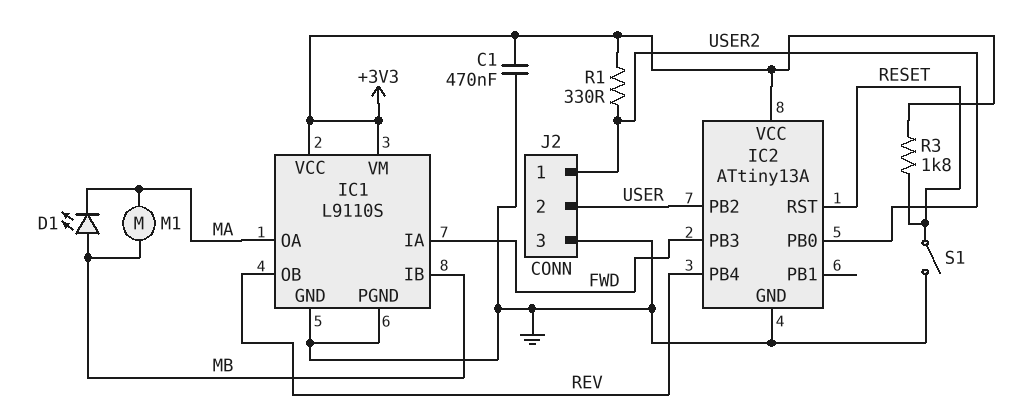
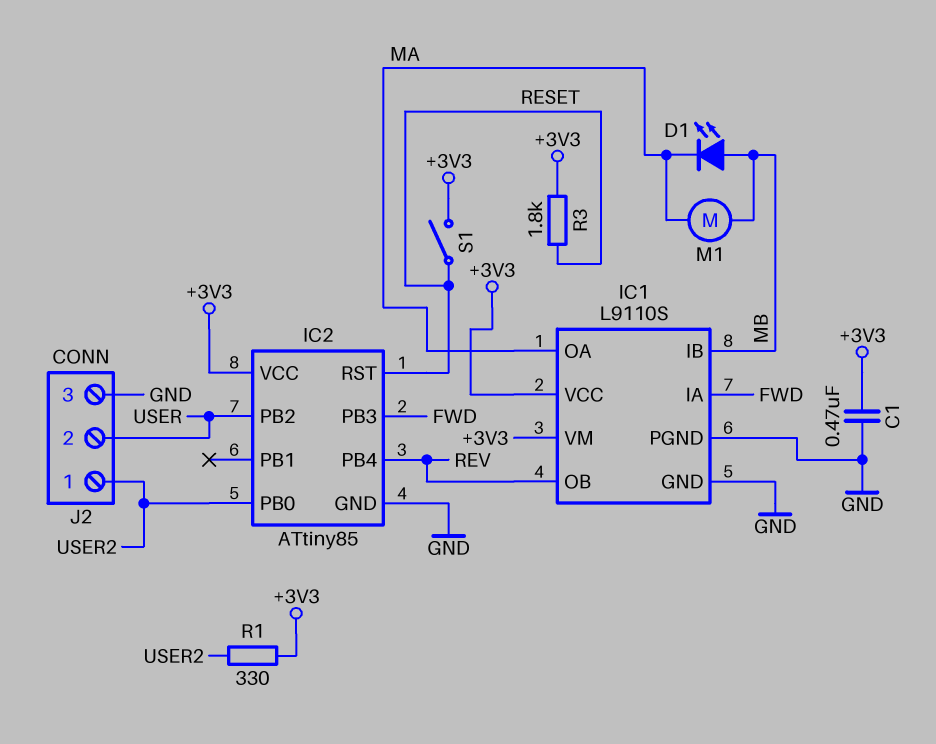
IC2: ATtiny13A -> ATtiny85
S1: switch (GND, RESET) -> switch (+3V3, RESET)

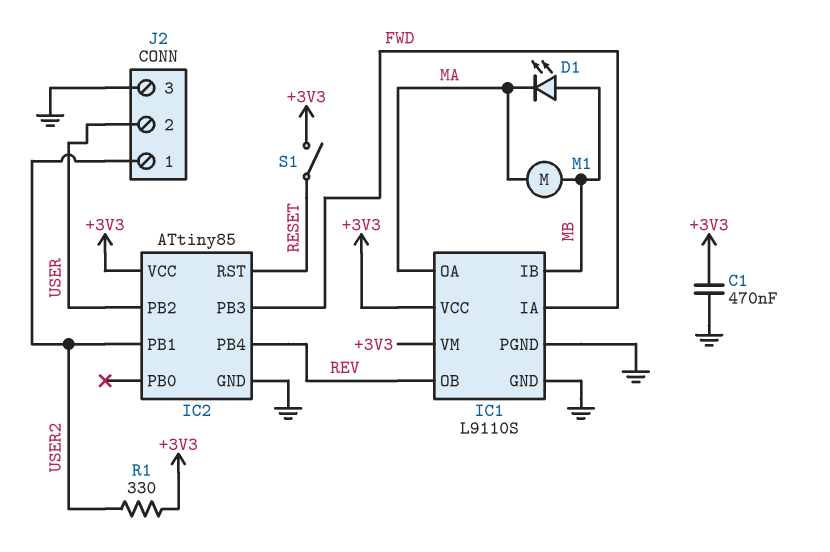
IC2 pin PB0: USER2 -> none
IC2 pin PB1: none -> USER2
R3: 1.8k (+3V3, RESET) -> none

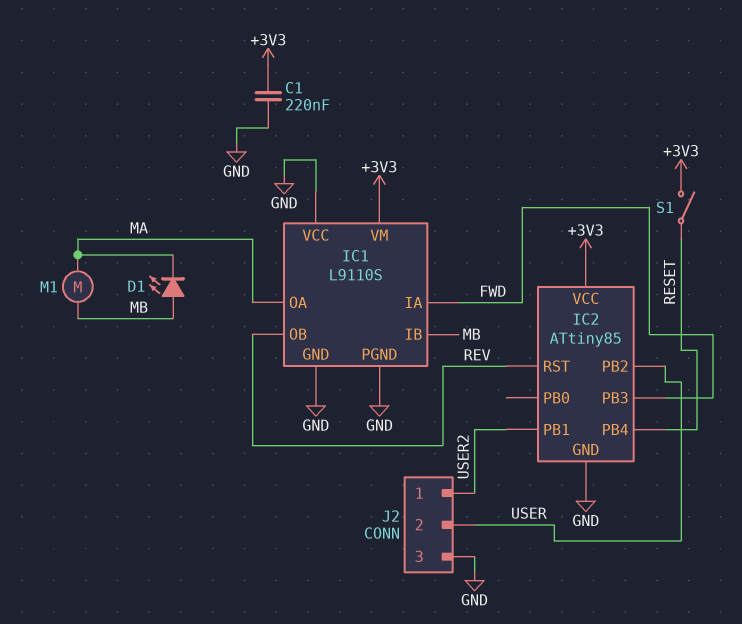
C1: 470nF (+3V3, GND) -> 220nF (+3V3, GND)
IC1 pin VCC: +3V3 -> GND
IC2 pin PB4: REV -> RESET
IC2 pin RST: RESET -> REV
R1: 330 (+3V3, USER2) -> none

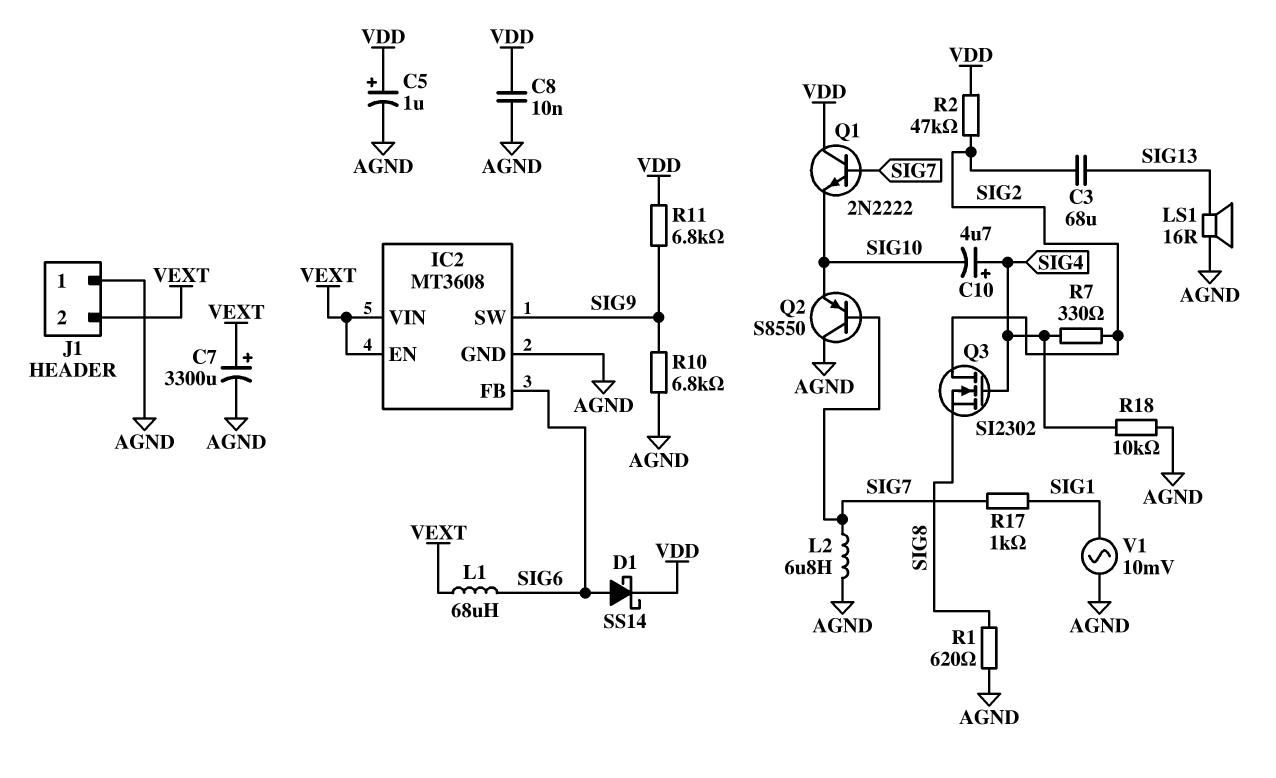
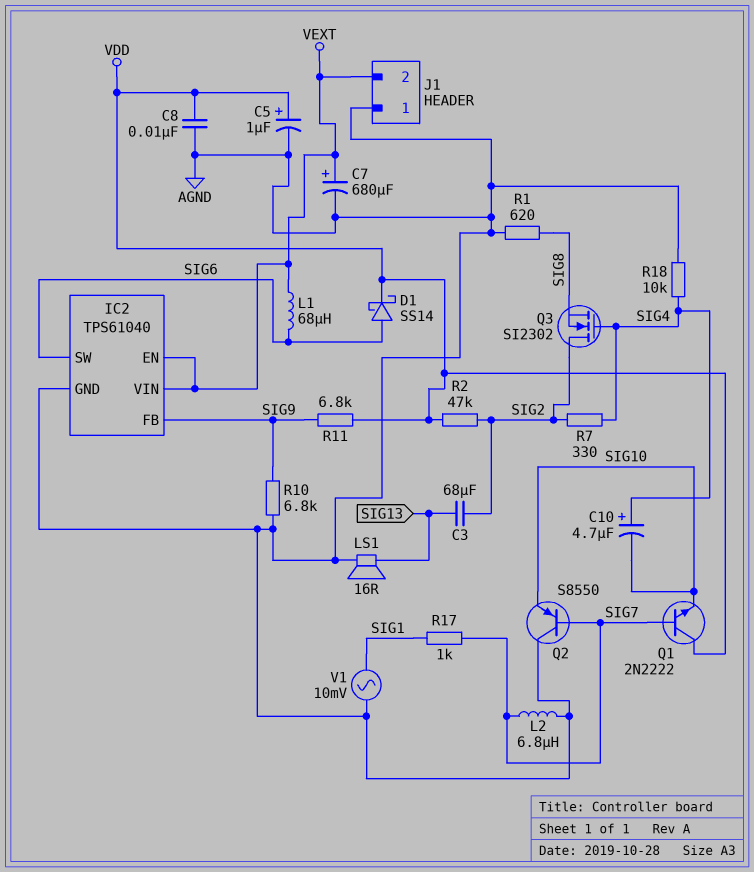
C7: 3300uF (plus VEXT, minus AGND) -> 680uF (plus VEXT, minus AGND)
IC2: MT3608 -> TPS61040
IC2 pin FB: SIG6 -> SIG9
IC2 pin SW: SIG9 -> SIG6

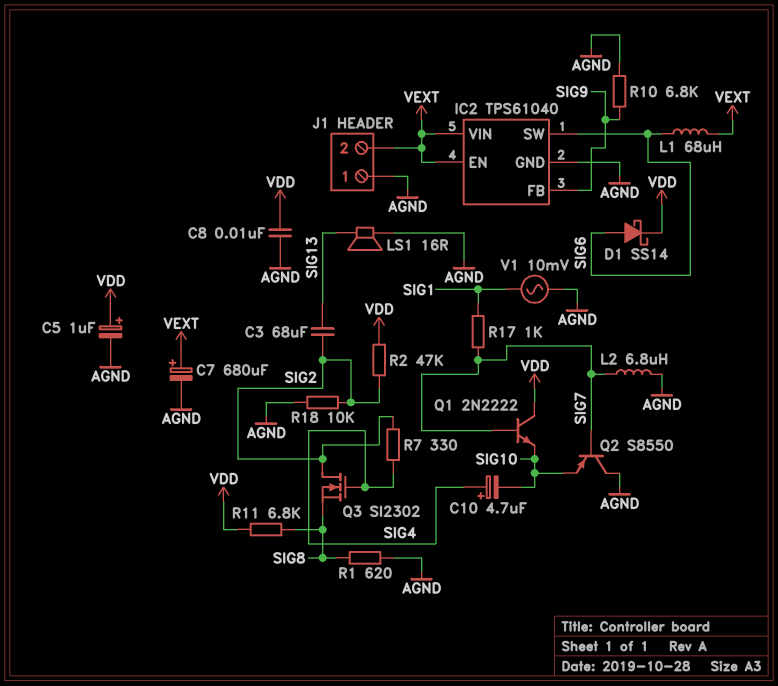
R11: 6.8k (SIG9, VDD) -> 6.8k (SIG8, VDD)
R18: 10k (AGND, SIG4) -> 10k (AGND, SIG2)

§ §

- _Assignment_:
In the copy, include each entry exactly as written and none of the pictures.

- _Solved exercise_:
IC2: ATtiny13A -> ATtiny85
S1: switch (GND, RESET) -> switch (+3V3, RESET)

IC2 pin PB0: USER2 -> none
IC2 pin PB1: none -> USER2
R3: 1.8k (+3V3, RESET) -> none

C1: 470nF (+3V3, GND) -> 220nF (+3V3, GND)
IC1 pin VCC: +3V3 -> GND
IC2 pin PB4: REV -> RESET
IC2 pin RST: RESET -> REV
R1: 330 (+3V3, USER2) -> none

C7: 3300uF (plus VEXT, minus AGND) -> 680uF (plus VEXT, minus AGND)
IC2: MT3608 -> TPS61040
IC2 pin FB: SIG6 -> SIG9
IC2 pin SW: SIG9 -> SIG6

R11: 6.8k (SIG9, VDD) -> 6.8k (SIG8, VDD)
R18: 10k (AGND, SIG4) -> 10k (AGND, SIG2)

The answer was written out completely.